__Task item__
All records are to be printed exactly as they appear.

__Given information__
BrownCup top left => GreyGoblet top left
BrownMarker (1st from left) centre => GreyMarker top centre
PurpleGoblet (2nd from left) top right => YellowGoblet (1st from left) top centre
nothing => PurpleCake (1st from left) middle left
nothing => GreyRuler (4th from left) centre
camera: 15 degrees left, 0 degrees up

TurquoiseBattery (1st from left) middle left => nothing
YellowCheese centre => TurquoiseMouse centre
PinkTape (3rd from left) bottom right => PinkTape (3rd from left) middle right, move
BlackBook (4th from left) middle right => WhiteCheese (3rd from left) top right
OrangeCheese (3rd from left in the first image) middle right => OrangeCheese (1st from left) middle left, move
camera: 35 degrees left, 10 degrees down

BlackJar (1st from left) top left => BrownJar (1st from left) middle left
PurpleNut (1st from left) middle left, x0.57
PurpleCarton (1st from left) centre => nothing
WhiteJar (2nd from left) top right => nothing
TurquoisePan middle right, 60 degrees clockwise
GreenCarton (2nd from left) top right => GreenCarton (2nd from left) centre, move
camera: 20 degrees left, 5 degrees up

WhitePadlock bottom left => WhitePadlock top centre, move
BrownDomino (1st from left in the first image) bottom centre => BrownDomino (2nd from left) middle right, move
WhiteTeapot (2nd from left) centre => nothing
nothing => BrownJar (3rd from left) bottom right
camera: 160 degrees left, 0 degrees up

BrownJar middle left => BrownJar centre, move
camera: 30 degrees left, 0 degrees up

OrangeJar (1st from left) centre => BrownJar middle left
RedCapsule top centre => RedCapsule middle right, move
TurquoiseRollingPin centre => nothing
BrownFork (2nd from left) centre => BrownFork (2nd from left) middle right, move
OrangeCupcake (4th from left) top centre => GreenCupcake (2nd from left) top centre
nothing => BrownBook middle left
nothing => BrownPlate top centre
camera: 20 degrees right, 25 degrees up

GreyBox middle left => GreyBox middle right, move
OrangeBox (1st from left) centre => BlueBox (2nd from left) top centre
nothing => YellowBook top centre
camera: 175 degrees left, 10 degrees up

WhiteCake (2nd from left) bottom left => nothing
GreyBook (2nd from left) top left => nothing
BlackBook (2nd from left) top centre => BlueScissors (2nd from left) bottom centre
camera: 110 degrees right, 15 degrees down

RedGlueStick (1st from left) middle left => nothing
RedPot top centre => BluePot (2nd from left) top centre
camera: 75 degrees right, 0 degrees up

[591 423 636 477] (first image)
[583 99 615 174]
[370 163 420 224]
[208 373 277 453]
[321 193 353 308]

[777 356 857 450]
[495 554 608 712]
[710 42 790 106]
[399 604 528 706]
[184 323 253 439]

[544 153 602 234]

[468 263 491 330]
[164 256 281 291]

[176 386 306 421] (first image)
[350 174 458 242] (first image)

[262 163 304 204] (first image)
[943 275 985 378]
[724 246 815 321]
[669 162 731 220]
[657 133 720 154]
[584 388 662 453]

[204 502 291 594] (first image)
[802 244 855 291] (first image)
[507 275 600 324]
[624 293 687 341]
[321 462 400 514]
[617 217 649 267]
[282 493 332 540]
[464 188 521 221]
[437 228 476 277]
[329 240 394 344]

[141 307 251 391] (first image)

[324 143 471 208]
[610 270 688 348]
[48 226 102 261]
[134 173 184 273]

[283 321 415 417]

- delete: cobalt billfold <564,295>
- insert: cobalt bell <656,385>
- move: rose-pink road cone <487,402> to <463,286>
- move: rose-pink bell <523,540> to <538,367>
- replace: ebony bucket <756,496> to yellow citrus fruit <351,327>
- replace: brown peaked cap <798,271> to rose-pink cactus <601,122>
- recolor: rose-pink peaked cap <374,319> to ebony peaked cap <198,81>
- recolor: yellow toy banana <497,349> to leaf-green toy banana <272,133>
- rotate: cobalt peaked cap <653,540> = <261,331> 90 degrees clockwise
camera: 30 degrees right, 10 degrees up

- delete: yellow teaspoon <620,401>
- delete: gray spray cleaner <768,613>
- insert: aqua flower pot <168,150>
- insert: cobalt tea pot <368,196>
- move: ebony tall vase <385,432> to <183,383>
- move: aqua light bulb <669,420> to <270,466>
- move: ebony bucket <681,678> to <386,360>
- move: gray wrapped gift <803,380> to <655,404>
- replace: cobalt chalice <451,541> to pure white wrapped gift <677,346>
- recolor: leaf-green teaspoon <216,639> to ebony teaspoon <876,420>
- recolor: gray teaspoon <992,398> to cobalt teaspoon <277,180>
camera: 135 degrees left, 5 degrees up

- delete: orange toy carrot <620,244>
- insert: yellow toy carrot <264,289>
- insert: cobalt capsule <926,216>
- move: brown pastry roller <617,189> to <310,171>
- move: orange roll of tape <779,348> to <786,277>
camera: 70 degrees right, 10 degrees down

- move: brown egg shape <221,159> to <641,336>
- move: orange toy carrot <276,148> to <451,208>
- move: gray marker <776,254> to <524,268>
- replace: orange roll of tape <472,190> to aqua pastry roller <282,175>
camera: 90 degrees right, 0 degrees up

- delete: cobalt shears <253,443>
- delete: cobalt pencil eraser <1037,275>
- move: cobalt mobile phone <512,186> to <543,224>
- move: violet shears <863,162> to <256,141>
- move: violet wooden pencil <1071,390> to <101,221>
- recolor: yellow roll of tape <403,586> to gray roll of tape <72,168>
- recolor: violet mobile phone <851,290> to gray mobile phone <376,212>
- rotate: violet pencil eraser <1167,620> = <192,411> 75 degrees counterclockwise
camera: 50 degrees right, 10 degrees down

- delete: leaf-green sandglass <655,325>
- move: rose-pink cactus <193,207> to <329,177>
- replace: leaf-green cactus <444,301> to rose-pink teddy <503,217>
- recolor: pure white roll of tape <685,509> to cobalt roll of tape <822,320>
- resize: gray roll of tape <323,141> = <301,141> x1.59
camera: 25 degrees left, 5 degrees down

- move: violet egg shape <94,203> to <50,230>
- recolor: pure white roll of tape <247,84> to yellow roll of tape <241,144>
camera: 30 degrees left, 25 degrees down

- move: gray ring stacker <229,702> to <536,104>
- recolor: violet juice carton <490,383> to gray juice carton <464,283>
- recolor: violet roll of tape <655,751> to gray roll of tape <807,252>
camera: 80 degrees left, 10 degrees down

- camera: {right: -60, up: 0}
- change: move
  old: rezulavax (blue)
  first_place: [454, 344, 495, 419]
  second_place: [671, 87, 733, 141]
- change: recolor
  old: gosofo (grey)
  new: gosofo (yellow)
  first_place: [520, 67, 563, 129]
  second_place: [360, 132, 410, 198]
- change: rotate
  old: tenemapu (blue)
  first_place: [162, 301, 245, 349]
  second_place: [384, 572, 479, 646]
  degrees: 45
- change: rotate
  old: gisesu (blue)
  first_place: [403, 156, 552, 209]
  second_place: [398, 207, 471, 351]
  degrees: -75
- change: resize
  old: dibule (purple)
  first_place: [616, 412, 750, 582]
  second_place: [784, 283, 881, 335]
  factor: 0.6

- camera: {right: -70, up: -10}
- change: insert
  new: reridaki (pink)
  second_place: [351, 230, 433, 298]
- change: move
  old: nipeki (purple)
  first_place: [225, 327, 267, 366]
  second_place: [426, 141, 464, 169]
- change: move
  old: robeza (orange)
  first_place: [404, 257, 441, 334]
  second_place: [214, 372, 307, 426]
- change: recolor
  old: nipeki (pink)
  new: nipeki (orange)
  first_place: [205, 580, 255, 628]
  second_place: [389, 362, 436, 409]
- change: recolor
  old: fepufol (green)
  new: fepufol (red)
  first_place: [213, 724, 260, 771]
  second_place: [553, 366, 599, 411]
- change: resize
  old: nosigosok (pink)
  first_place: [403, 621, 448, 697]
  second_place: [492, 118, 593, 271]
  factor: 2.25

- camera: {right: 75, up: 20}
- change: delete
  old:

__Reply__
BrownCup top left => GreyGoblet top left
BrownMarker (1st from left) centre => GreyMarker top centre
PurpleGoblet (2nd from left) top right => YellowGoblet (1st from left) top centre
nothing => PurpleCake (1st from left) middle left
nothing => GreyRuler (4th from left) centre
camera: 15 degrees left, 0 degrees up

TurquoiseBattery (1st from left) middle left => nothing
YellowCheese centre => TurquoiseMouse centre
PinkTape (3rd from left) bottom right => PinkTape (3rd from left) middle right, move
BlackBook (4th from left) middle right => WhiteCheese (3rd from left) top right
OrangeCheese (3rd from left in the first image) middle right => OrangeCheese (1st from left) middle left, move
camera: 35 degrees left, 10 degrees down

BlackJar (1st from left) top left => BrownJar (1st from left) middle left
PurpleNut (1st from left) middle left, x0.57
PurpleCarton (1st from left) centre => nothing
WhiteJar (2nd from left) top right => nothing
TurquoisePan middle right, 60 degrees clockwise
GreenCarton (2nd from left) top right => GreenCarton (2nd from left) centre, move
camera: 20 degrees left, 5 degrees up

WhitePadlock bottom left => WhitePadlock top centre, move
BrownDomino (1st from left in the first image) bottom centre => BrownDomino (2nd from left) middle right, move
WhiteTeapot (2nd from left) centre => nothing
nothing => BrownJar (3rd from left) bottom right
camera: 160 degrees left, 0 degrees up

BrownJar middle left => BrownJar centre, move
camera: 30 degrees left, 0 degrees up

OrangeJar (1st from left) centre => BrownJar middle left
RedCapsule top centre => RedCapsule middle right, move
TurquoiseRollingPin centre => nothing
BrownFork (2nd from left) centre => BrownFork (2nd from left) middle right, move
OrangeCupcake (4th from left) top centre => GreenCupcake (2nd from left) top centre
nothing => BrownBook middle left
nothing => BrownPlate top centre
camera: 20 degrees right, 25 degrees up

GreyBox middle left => GreyBox middle right, move
OrangeBox (1st from left) centre => BlueBox (2nd from left) top centre
nothing => YellowBook top centre
camera: 175 degrees left, 10 degrees up

WhiteCake (2nd from left) bottom left => nothing
GreyBook (2nd from left) top left => nothing
BlackBook (2nd from left) top centre => BlueScissors (2nd from left) bottom centre
camera: 110 degrees right, 15 degrees down

RedGlueStick (1st from left) middle left => nothing
RedPot top centre => BluePot (2nd from left) top centre
camera: 75 degrees right, 0 degrees up

[591 423 636 477] (first image)
[583 99 615 174]
[370 163 420 224]
[208 373 277 453]
[321 193 353 308]

[777 356 857 450]
[495 554 608 712]
[710 42 790 106]
[399 604 528 706]
[184 323 253 439]

[544 153 602 234]

[468 263 491 330]
[164 256 281 291]

[176 386 306 421] (first image)
[350 174 458 242] (first image)

[262 163 304 204] (first image)
[943 275 985 378]
[724 246 815 321]
[669 162 731 220]
[657 133 720 154]
[584 388 662 453]

[204 502 291 594] (first image)
[802 244 855 291] (first image)
[507 275 600 324]
[624 293 687 341]
[321 462 400 514]
[617 217 649 267]
[282 493 332 540]
[464 188 521 221]
[437 228 476 277]
[329 240 394 344]

[141 307 251 391] (first image)

[324 143 471 208]
[610 270 688 348]
[48 226 102 261]
[134 173 184 273]

[283 321 415 417]

- delete: cobalt billfold <564,295>
- insert: cobalt bell <656,385>
- move: rose-pink road cone <487,402> to <463,286>
- move: rose-pink bell <523,540> to <538,367>
- replace: ebony bucket <756,496> to yellow citrus fruit <351,327>
- replace: brown peaked cap <798,271> to rose-pink cactus <601,122>
- recolor: rose-pink peaked cap <374,319> to ebony peaked cap <198,81>
- recolor: yellow toy banana <497,349> to leaf-green toy banana <272,133>
- rotate: cobalt peaked cap <653,540> = <261,331> 90 degrees clockwise
camera: 30 degrees right, 10 degrees up

- delete: yellow teaspoon <620,401>
- delete: gray spray cleaner <768,613>
- insert: aqua flower pot <168,150>
- insert: cobalt tea pot <368,196>
- move: ebony tall vase <385,432> to <183,383>
- move: aqua light bulb <669,420> to <270,466>
- move: ebony bucket <681,678> to <386,360>
- move: gray wrapped gift <803,380> to <655,404>
- replace: cobalt chalice <451,541> to pure white wrapped gift <677,346>
- recolor: leaf-green teaspoon <216,639> to ebony teaspoon <876,420>
- recolor: gray teaspoon <992,398> to cobalt teaspoon <277,180>
camera: 135 degrees left, 5 degrees up

- delete: orange toy carrot <620,244>
- insert: yellow toy carrot <264,289>
- insert: cobalt capsule <926,216>
- move: brown pastry roller <617,189> to <310,171>
- move: orange roll of tape <779,348> to <786,277>
camera: 70 degrees right, 10 degrees down

- move: brown egg shape <221,159> to <641,336>
- move: orange toy carrot <276,148> to <451,208>
- move: gray marker <776,254> to <524,268>
- replace: orange roll of tape <472,190> to aqua pastry roller <282,175>
camera: 90 degrees right, 0 degrees up

- delete: cobalt shears <253,443>
- delete: cobalt pencil eraser <1037,275>
- move: cobalt mobile phone <512,186> to <543,224>
- move: violet shears <863,162> to <256,141>
- move: violet wooden pencil <1071,390> to <101,221>
- recolor: yellow roll of tape <403,586> to gray roll of tape <72,168>
- recolor: violet mobile phone <851,290> to gray mobile phone <376,212>
- rotate: violet pencil eraser <1167,620> = <192,411> 75 degrees counterclockwise
camera: 50 degrees right, 10 degrees down

- delete: leaf-green sandglass <655,325>
- move: rose-pink cactus <193,207> to <329,177>
- replace: leaf-green cactus <444,301> to rose-pink teddy <503,217>
- recolor: pure white roll of tape <685,509> to cobalt roll of tape <822,320>
- resize: gray roll of tape <323,141> = <301,141> x1.59
camera: 25 degrees left, 5 degrees down

- move: violet egg shape <94,203> to <50,230>
- recolor: pure white roll of tape <247,84> to yellow roll of tape <241,144>
camera: 30 degrees left, 25 degrees down

- move: gray ring stacker <229,702> to <536,104>
- recolor: violet juice carton <490,383> to gray juice carton <464,283>
- recolor: violet roll of tape <655,751> to gray roll of tape <807,252>
camera: 80 degrees left, 10 degrees down

- camera: {right: -60, up: 0}
- change: move
  old: rezulavax (blue)
  first_place: [454, 344, 495, 419]
  second_place: [671, 87, 733, 141]
- change: recolor
  old: gosofo (grey)
  new: gosofo (yellow)
  first_place: [520, 67, 563, 129]
  second_place: [360, 132, 410, 198]
- change: rotate
  old: tenemapu (blue)
  first_place: [162, 301, 245, 349]
  second_place: [384, 572, 479, 646]
  degrees: 45
- change: rotate
  old: gisesu (blue)
  first_place: [403, 156, 552, 209]
  second_place: [398, 207, 471, 351]
  degrees: -75
- change: resize
  old: dibule (purple)
  first_place: [616, 412, 750, 582]
  second_place: [784, 283, 881, 335]
  factor: 0.6

- camera: {right: -70, up: -10}
- change: insert
  new: reridaki (pink)
  second_place: [351, 230, 433, 298]
- change: move
  old: nipeki (purple)
  first_place: [225, 327, 267, 366]
  second_place: [426, 141, 464, 169]
- change: move
  old: robeza (orange)
  first_place: [404, 257, 441, 334]
  second_place: [214, 372, 307, 426]
- change: recolor
  old: nipeki (pink)
  new: nipeki (orange)
  first_place: [205, 580, 255, 628]
  second_place: [389, 362, 436, 409]
- change: recolor
  old: fepufol (green)
  new: fepufol (red)
  first_place: [213, 724, 260, 771]
  second_place: [553, 366, 599, 411]
- change: resize
  old: nosigosok (pink)
  first_place: [403, 621, 448, 697]
  second_place: [492, 118, 593, 271]
  factor: 2.25

- camera: {right: 75, up: 20}
- change: delete
  old:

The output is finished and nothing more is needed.